**REQUEST**
Copy out the data below without any changes, everything from the line containing "softball [1098, 104]" down to the line containing "skyline [1694, 106]", with both of those lines included.

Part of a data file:
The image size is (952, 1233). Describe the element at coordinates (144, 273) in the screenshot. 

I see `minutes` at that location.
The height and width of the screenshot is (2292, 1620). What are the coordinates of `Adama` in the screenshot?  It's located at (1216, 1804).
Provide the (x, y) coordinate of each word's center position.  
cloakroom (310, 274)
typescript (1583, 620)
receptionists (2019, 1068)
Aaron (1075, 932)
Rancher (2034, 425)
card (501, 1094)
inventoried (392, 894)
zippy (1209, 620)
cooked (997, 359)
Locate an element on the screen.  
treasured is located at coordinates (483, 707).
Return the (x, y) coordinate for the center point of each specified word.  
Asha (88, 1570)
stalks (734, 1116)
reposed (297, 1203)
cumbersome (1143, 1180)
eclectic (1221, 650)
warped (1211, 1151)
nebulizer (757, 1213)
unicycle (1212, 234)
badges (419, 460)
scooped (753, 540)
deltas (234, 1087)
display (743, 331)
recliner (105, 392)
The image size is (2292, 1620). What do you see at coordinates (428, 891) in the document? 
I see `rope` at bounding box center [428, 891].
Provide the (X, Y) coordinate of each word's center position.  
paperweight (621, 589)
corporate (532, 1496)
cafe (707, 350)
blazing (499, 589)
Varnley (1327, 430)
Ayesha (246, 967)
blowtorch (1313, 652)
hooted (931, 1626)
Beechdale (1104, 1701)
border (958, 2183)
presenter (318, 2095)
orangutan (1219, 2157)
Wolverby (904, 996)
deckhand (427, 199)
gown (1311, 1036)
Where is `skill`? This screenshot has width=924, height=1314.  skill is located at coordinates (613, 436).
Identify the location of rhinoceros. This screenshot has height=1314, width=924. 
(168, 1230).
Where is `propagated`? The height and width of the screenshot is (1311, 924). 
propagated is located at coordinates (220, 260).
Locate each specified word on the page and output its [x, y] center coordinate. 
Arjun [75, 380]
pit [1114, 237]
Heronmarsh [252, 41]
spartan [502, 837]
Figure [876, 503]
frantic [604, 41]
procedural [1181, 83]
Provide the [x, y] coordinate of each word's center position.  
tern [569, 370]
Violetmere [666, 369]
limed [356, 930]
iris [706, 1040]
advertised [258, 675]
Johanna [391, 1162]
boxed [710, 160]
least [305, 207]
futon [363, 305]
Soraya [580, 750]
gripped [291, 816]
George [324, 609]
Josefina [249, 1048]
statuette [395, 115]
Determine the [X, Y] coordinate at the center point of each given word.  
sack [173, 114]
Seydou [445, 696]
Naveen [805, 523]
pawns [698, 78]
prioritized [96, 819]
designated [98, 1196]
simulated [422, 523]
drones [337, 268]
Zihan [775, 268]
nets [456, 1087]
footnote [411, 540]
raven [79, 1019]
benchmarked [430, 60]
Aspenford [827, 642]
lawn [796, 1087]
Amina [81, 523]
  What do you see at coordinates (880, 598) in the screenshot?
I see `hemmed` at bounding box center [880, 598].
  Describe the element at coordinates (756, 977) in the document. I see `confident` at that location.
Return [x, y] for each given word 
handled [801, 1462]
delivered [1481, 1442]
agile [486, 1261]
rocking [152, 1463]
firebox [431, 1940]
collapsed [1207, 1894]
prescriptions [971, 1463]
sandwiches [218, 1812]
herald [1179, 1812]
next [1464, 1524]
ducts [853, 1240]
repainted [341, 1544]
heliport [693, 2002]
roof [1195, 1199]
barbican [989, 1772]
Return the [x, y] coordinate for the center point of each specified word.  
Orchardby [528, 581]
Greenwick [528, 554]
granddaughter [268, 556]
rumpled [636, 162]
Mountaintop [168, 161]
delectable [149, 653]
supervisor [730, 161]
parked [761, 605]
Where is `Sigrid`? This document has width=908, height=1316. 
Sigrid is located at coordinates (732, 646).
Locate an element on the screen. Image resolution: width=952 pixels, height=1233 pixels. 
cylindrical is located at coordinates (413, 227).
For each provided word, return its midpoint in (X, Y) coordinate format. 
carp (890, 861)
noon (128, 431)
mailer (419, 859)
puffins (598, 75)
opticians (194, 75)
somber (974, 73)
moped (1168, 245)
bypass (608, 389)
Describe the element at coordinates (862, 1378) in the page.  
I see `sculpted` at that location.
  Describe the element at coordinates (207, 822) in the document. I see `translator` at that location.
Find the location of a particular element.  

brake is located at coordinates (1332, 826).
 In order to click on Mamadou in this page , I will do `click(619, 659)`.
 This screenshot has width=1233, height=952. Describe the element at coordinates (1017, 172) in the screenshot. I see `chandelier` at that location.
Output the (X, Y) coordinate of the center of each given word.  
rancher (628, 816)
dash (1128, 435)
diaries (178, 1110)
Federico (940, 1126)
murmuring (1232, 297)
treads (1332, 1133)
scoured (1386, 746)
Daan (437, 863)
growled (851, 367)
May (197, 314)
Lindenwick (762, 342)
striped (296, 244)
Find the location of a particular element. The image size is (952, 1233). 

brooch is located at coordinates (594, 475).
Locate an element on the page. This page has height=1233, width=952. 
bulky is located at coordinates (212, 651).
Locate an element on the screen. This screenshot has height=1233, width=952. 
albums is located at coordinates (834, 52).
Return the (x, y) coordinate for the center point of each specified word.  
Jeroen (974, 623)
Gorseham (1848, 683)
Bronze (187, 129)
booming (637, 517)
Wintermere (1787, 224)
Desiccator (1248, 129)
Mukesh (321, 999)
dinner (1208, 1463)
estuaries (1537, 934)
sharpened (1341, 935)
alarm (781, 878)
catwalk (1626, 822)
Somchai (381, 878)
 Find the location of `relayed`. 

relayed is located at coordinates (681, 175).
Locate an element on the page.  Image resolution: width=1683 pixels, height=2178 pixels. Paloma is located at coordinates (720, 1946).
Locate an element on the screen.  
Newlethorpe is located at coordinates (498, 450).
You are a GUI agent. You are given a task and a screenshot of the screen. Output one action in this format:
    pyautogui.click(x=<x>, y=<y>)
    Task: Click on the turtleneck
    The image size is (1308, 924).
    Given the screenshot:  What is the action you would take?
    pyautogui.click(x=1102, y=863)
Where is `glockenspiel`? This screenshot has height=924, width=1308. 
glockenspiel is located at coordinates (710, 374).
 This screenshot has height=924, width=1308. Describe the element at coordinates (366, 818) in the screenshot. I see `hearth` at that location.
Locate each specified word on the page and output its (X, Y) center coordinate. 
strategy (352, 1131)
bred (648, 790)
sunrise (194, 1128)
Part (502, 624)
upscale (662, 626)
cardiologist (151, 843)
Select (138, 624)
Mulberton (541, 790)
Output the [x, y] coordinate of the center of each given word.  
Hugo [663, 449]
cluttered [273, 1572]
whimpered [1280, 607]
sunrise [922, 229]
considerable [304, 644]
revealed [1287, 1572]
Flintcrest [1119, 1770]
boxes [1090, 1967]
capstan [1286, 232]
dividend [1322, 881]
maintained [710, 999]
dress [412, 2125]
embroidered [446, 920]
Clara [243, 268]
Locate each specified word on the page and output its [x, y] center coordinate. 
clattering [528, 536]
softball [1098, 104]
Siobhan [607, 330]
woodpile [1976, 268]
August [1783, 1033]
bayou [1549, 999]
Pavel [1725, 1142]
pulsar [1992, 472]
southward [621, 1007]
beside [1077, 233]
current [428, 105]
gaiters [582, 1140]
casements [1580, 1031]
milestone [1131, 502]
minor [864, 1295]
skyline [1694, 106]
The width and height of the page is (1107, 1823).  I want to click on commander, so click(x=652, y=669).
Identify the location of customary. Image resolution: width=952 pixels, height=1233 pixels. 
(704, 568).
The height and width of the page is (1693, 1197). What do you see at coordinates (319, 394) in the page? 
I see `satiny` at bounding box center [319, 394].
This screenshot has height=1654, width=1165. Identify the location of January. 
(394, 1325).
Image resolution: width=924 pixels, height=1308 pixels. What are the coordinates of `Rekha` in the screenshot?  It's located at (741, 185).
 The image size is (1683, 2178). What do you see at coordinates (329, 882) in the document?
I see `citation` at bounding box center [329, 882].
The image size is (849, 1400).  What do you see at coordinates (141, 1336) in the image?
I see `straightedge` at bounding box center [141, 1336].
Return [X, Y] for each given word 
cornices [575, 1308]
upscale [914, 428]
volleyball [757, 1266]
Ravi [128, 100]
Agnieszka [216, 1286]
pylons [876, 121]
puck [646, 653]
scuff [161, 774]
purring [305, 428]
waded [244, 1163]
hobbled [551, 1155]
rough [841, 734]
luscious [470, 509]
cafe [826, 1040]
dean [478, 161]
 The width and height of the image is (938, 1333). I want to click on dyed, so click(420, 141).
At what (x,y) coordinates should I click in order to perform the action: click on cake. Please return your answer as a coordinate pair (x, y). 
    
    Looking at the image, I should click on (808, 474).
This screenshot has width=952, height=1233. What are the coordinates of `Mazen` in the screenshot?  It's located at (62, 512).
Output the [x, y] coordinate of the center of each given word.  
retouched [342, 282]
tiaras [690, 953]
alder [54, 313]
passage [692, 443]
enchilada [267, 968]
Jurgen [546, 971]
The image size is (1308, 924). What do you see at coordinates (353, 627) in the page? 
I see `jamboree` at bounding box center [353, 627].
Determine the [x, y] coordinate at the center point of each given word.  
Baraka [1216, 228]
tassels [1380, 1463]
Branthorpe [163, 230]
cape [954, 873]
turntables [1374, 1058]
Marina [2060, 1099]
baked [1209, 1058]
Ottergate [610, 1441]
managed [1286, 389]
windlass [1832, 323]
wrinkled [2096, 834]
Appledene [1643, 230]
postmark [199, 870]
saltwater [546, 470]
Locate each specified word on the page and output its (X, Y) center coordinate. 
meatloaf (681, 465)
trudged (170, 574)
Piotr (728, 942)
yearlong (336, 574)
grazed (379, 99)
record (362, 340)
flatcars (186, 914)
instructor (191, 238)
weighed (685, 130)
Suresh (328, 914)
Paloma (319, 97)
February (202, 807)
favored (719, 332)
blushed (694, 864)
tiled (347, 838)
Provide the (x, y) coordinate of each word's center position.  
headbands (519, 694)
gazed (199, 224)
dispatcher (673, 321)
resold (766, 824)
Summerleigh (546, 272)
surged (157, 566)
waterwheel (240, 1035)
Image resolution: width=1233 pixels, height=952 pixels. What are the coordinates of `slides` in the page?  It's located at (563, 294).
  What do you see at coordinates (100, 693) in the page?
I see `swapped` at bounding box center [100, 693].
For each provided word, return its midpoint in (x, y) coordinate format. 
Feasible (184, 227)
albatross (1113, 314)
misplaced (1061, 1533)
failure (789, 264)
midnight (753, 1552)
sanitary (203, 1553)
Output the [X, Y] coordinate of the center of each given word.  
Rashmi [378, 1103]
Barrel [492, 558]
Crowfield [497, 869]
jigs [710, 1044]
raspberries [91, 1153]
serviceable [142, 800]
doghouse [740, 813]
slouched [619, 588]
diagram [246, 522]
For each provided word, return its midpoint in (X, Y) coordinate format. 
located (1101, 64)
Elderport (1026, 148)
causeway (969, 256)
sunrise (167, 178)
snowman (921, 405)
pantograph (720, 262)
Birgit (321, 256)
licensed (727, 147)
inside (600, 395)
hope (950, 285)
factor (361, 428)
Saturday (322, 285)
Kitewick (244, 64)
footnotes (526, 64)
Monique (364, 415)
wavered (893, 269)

**PROBLEM SOLUTION**
softball [1098, 104]
Siobhan [607, 330]
woodpile [1976, 268]
August [1783, 1033]
bayou [1549, 999]
Pavel [1725, 1142]
pulsar [1992, 472]
southward [621, 1007]
beside [1077, 233]
current [428, 105]
gaiters [582, 1140]
casements [1580, 1031]
milestone [1131, 502]
minor [864, 1295]
skyline [1694, 106]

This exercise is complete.